**REQUIRED TASK**
Count the lines in the entries that contain the string "brown", matching case exactly, and give only that number.
══════════════════════════════
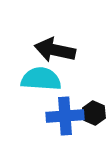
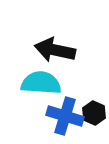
cyan semicircle: moved 4 px down
blue cross: rotated 21 degrees clockwise
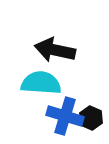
black hexagon: moved 3 px left, 5 px down
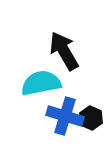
black arrow: moved 9 px right, 1 px down; rotated 48 degrees clockwise
cyan semicircle: rotated 15 degrees counterclockwise
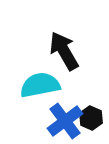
cyan semicircle: moved 1 px left, 2 px down
blue cross: moved 5 px down; rotated 36 degrees clockwise
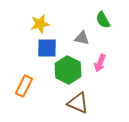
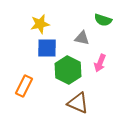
green semicircle: rotated 42 degrees counterclockwise
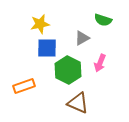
gray triangle: rotated 42 degrees counterclockwise
orange rectangle: rotated 45 degrees clockwise
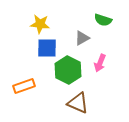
yellow star: rotated 18 degrees clockwise
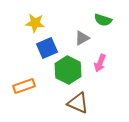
yellow star: moved 5 px left, 1 px up
blue square: rotated 25 degrees counterclockwise
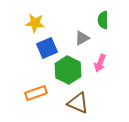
green semicircle: rotated 72 degrees clockwise
orange rectangle: moved 12 px right, 7 px down
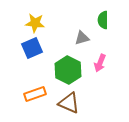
gray triangle: rotated 14 degrees clockwise
blue square: moved 15 px left
orange rectangle: moved 1 px left, 1 px down
brown triangle: moved 9 px left
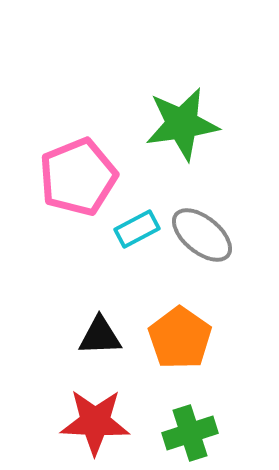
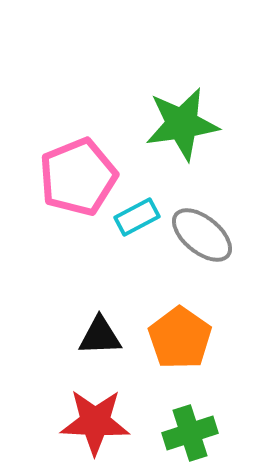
cyan rectangle: moved 12 px up
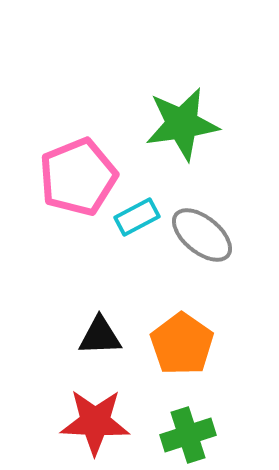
orange pentagon: moved 2 px right, 6 px down
green cross: moved 2 px left, 2 px down
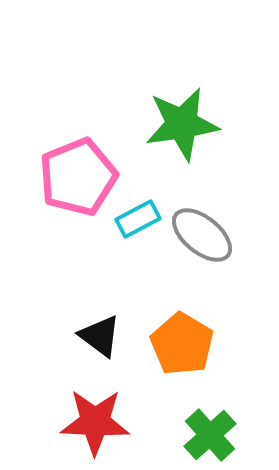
cyan rectangle: moved 1 px right, 2 px down
black triangle: rotated 39 degrees clockwise
orange pentagon: rotated 4 degrees counterclockwise
green cross: moved 22 px right; rotated 24 degrees counterclockwise
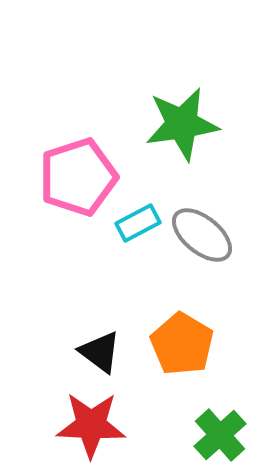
pink pentagon: rotated 4 degrees clockwise
cyan rectangle: moved 4 px down
black triangle: moved 16 px down
red star: moved 4 px left, 3 px down
green cross: moved 10 px right
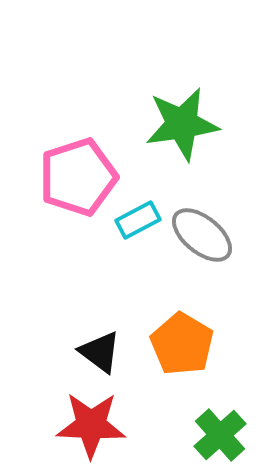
cyan rectangle: moved 3 px up
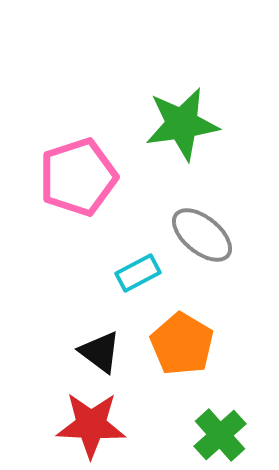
cyan rectangle: moved 53 px down
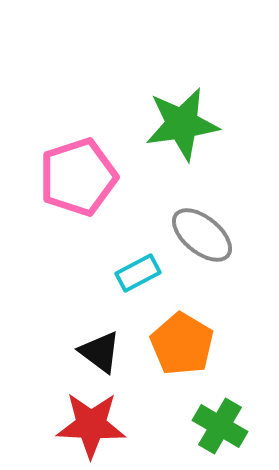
green cross: moved 9 px up; rotated 18 degrees counterclockwise
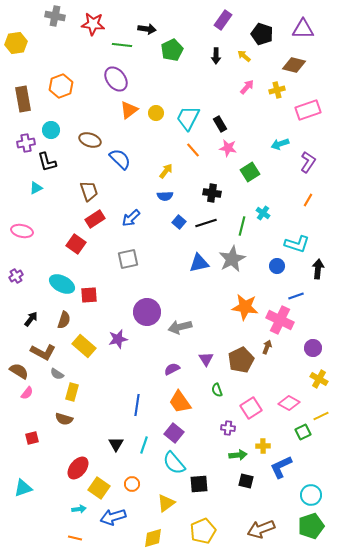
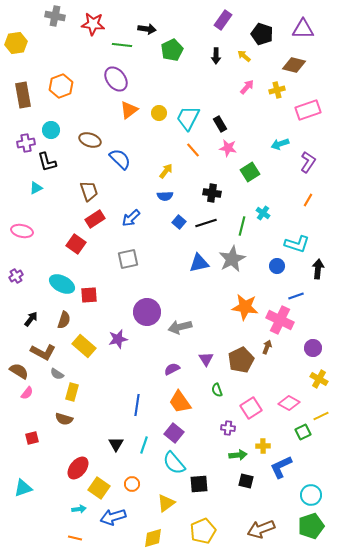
brown rectangle at (23, 99): moved 4 px up
yellow circle at (156, 113): moved 3 px right
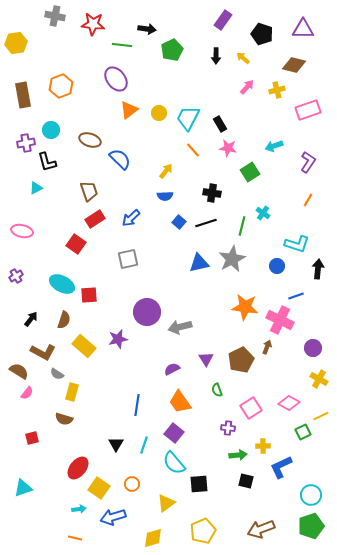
yellow arrow at (244, 56): moved 1 px left, 2 px down
cyan arrow at (280, 144): moved 6 px left, 2 px down
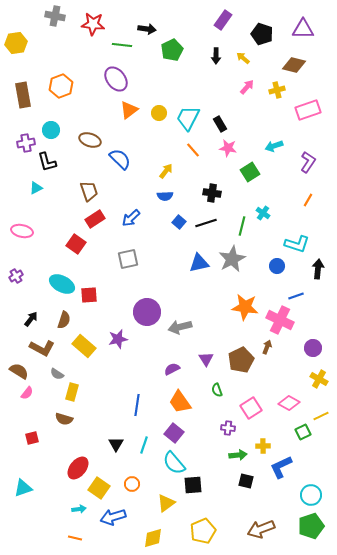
brown L-shape at (43, 352): moved 1 px left, 4 px up
black square at (199, 484): moved 6 px left, 1 px down
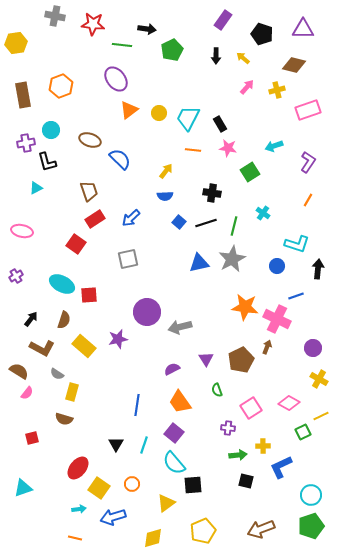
orange line at (193, 150): rotated 42 degrees counterclockwise
green line at (242, 226): moved 8 px left
pink cross at (280, 320): moved 3 px left, 1 px up
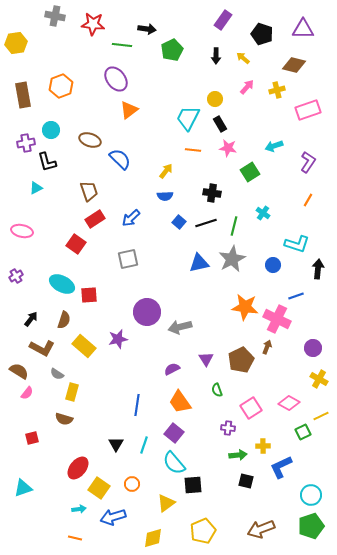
yellow circle at (159, 113): moved 56 px right, 14 px up
blue circle at (277, 266): moved 4 px left, 1 px up
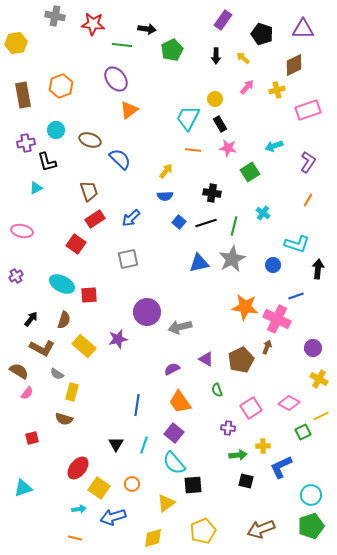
brown diamond at (294, 65): rotated 40 degrees counterclockwise
cyan circle at (51, 130): moved 5 px right
purple triangle at (206, 359): rotated 28 degrees counterclockwise
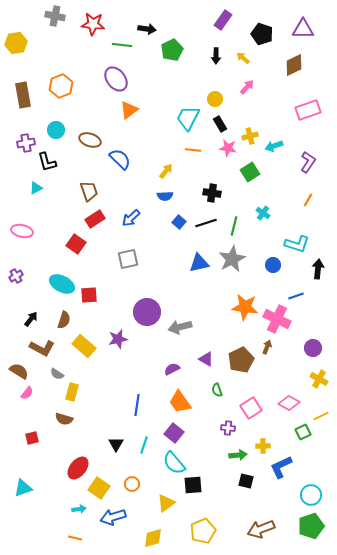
yellow cross at (277, 90): moved 27 px left, 46 px down
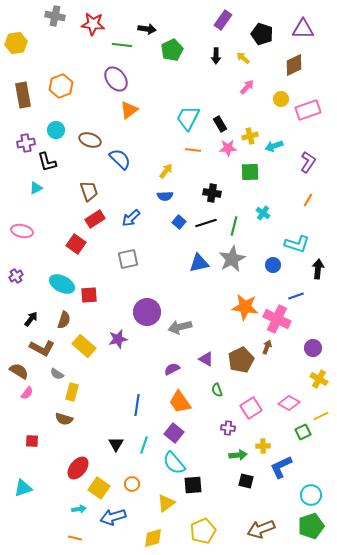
yellow circle at (215, 99): moved 66 px right
pink star at (228, 148): rotated 12 degrees counterclockwise
green square at (250, 172): rotated 30 degrees clockwise
red square at (32, 438): moved 3 px down; rotated 16 degrees clockwise
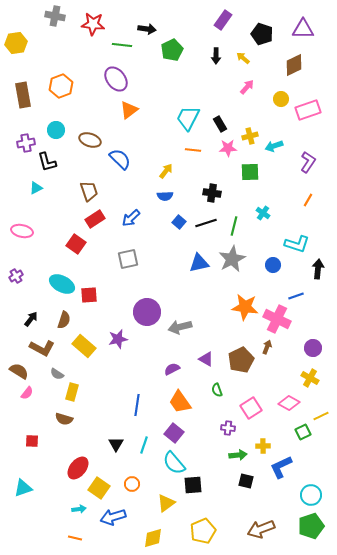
yellow cross at (319, 379): moved 9 px left, 1 px up
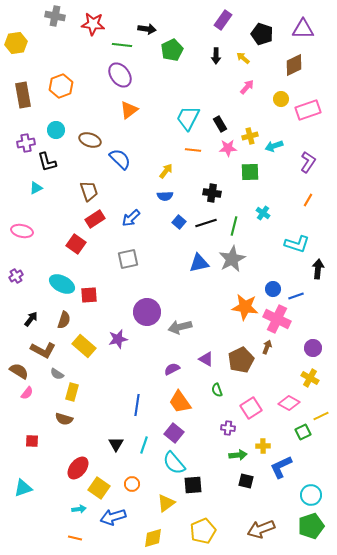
purple ellipse at (116, 79): moved 4 px right, 4 px up
blue circle at (273, 265): moved 24 px down
brown L-shape at (42, 348): moved 1 px right, 2 px down
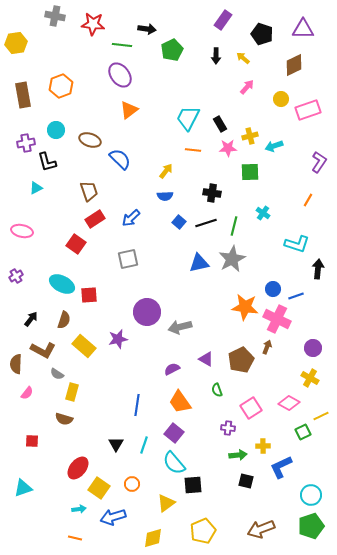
purple L-shape at (308, 162): moved 11 px right
brown semicircle at (19, 371): moved 3 px left, 7 px up; rotated 120 degrees counterclockwise
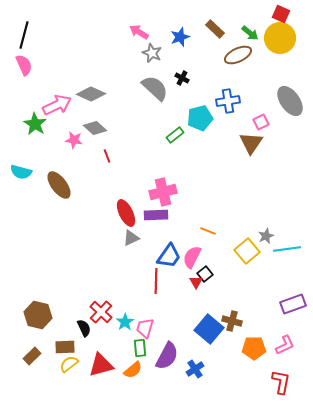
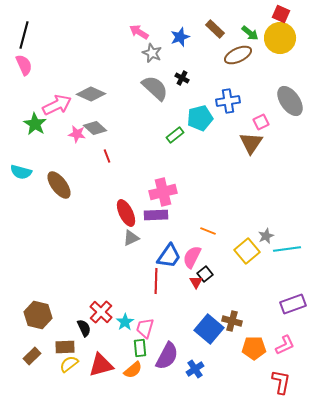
pink star at (74, 140): moved 3 px right, 6 px up
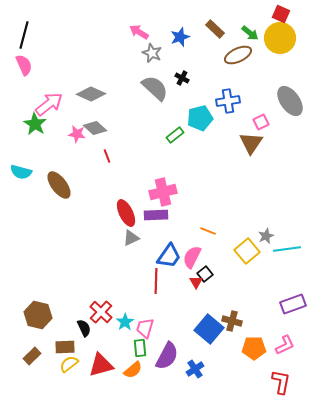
pink arrow at (57, 105): moved 8 px left, 1 px up; rotated 12 degrees counterclockwise
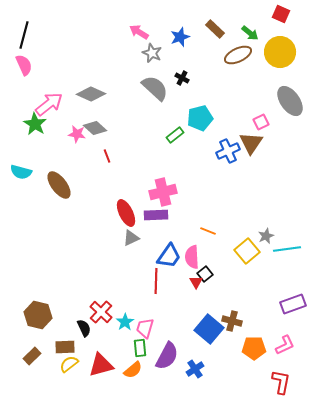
yellow circle at (280, 38): moved 14 px down
blue cross at (228, 101): moved 50 px down; rotated 15 degrees counterclockwise
pink semicircle at (192, 257): rotated 30 degrees counterclockwise
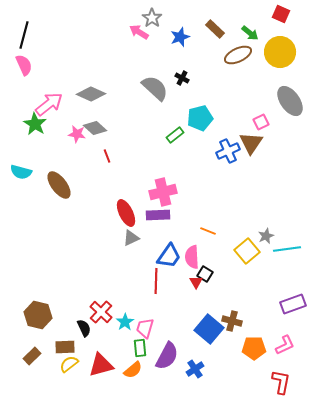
gray star at (152, 53): moved 35 px up; rotated 12 degrees clockwise
purple rectangle at (156, 215): moved 2 px right
black square at (205, 274): rotated 21 degrees counterclockwise
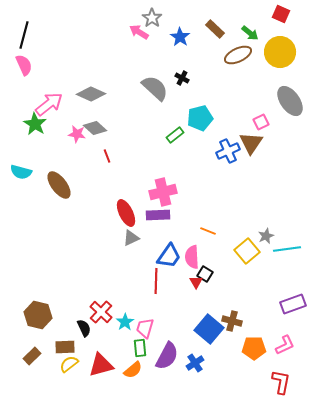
blue star at (180, 37): rotated 18 degrees counterclockwise
blue cross at (195, 369): moved 6 px up
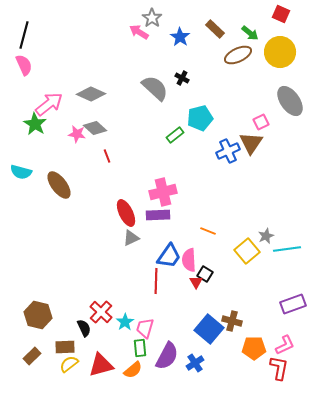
pink semicircle at (192, 257): moved 3 px left, 3 px down
red L-shape at (281, 382): moved 2 px left, 14 px up
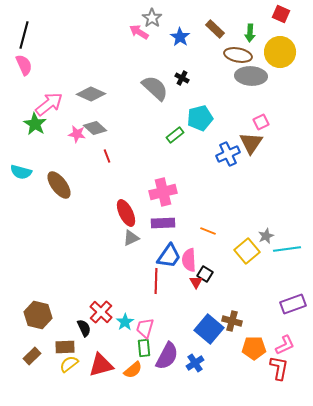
green arrow at (250, 33): rotated 54 degrees clockwise
brown ellipse at (238, 55): rotated 36 degrees clockwise
gray ellipse at (290, 101): moved 39 px left, 25 px up; rotated 52 degrees counterclockwise
blue cross at (228, 151): moved 3 px down
purple rectangle at (158, 215): moved 5 px right, 8 px down
green rectangle at (140, 348): moved 4 px right
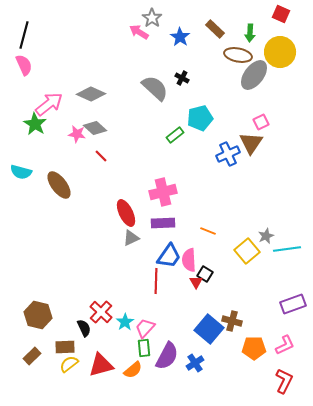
gray ellipse at (251, 76): moved 3 px right, 1 px up; rotated 56 degrees counterclockwise
red line at (107, 156): moved 6 px left; rotated 24 degrees counterclockwise
pink trapezoid at (145, 328): rotated 25 degrees clockwise
red L-shape at (279, 368): moved 5 px right, 13 px down; rotated 15 degrees clockwise
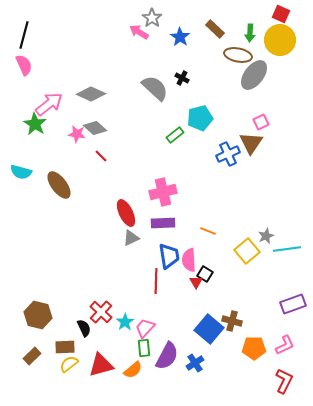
yellow circle at (280, 52): moved 12 px up
blue trapezoid at (169, 256): rotated 44 degrees counterclockwise
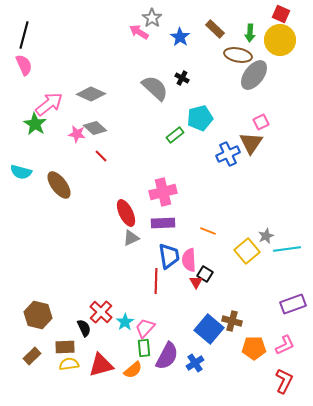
yellow semicircle at (69, 364): rotated 30 degrees clockwise
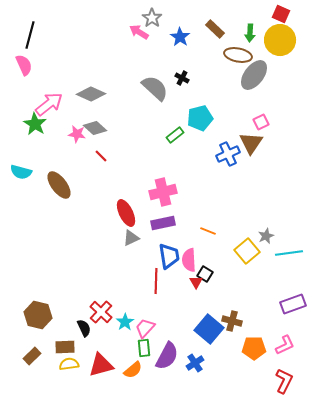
black line at (24, 35): moved 6 px right
purple rectangle at (163, 223): rotated 10 degrees counterclockwise
cyan line at (287, 249): moved 2 px right, 4 px down
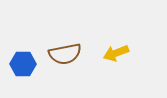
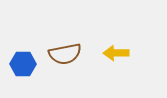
yellow arrow: rotated 20 degrees clockwise
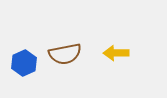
blue hexagon: moved 1 px right, 1 px up; rotated 25 degrees counterclockwise
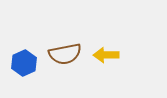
yellow arrow: moved 10 px left, 2 px down
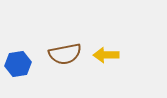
blue hexagon: moved 6 px left, 1 px down; rotated 15 degrees clockwise
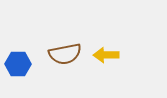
blue hexagon: rotated 10 degrees clockwise
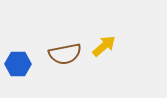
yellow arrow: moved 2 px left, 9 px up; rotated 140 degrees clockwise
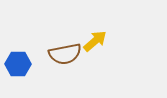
yellow arrow: moved 9 px left, 5 px up
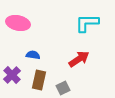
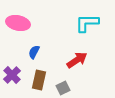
blue semicircle: moved 1 px right, 3 px up; rotated 72 degrees counterclockwise
red arrow: moved 2 px left, 1 px down
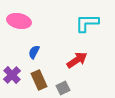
pink ellipse: moved 1 px right, 2 px up
brown rectangle: rotated 36 degrees counterclockwise
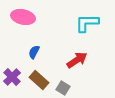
pink ellipse: moved 4 px right, 4 px up
purple cross: moved 2 px down
brown rectangle: rotated 24 degrees counterclockwise
gray square: rotated 32 degrees counterclockwise
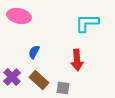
pink ellipse: moved 4 px left, 1 px up
red arrow: rotated 120 degrees clockwise
gray square: rotated 24 degrees counterclockwise
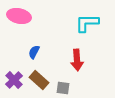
purple cross: moved 2 px right, 3 px down
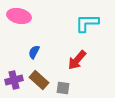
red arrow: rotated 45 degrees clockwise
purple cross: rotated 30 degrees clockwise
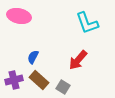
cyan L-shape: rotated 110 degrees counterclockwise
blue semicircle: moved 1 px left, 5 px down
red arrow: moved 1 px right
gray square: moved 1 px up; rotated 24 degrees clockwise
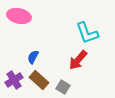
cyan L-shape: moved 10 px down
purple cross: rotated 18 degrees counterclockwise
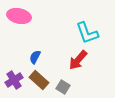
blue semicircle: moved 2 px right
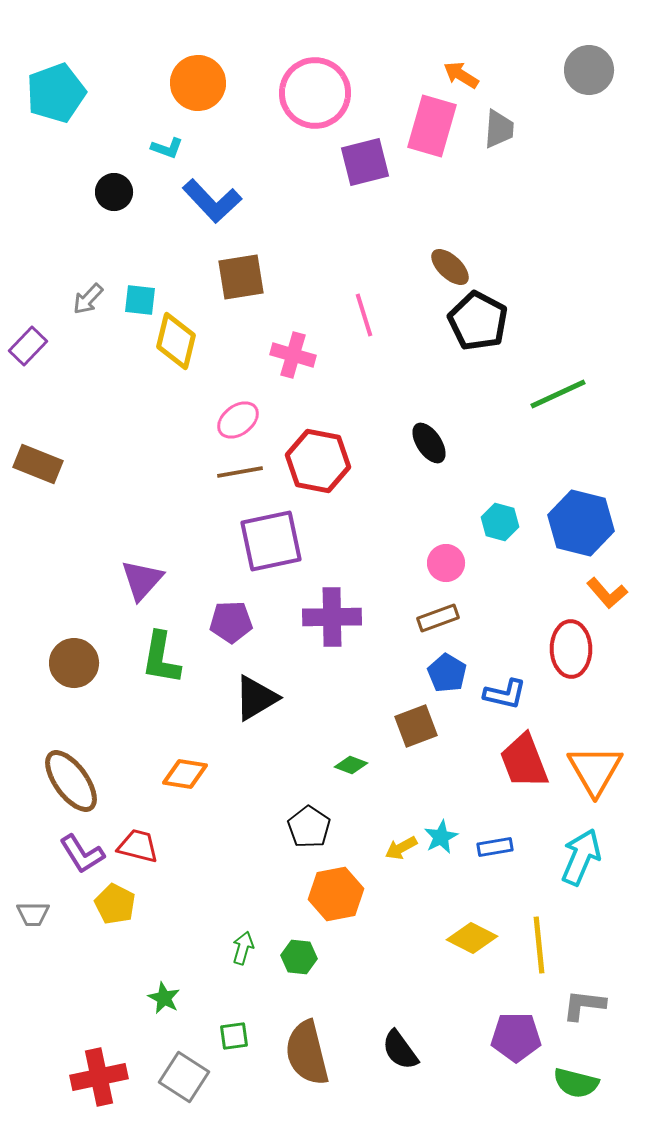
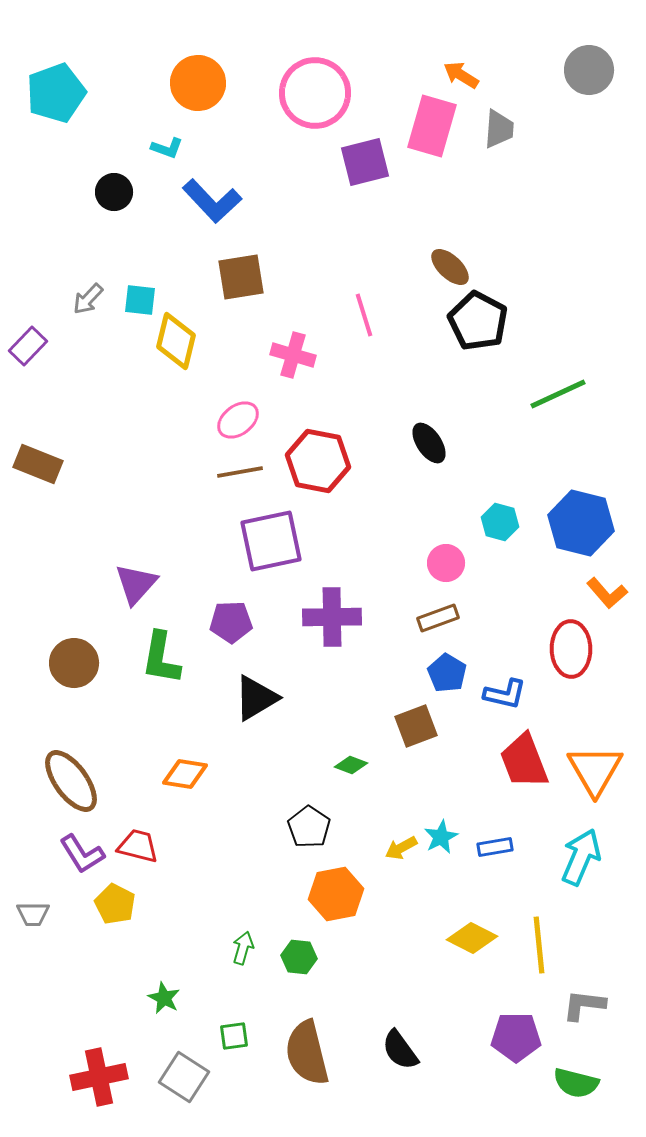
purple triangle at (142, 580): moved 6 px left, 4 px down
══════════════════════════════
**OUTPUT**
9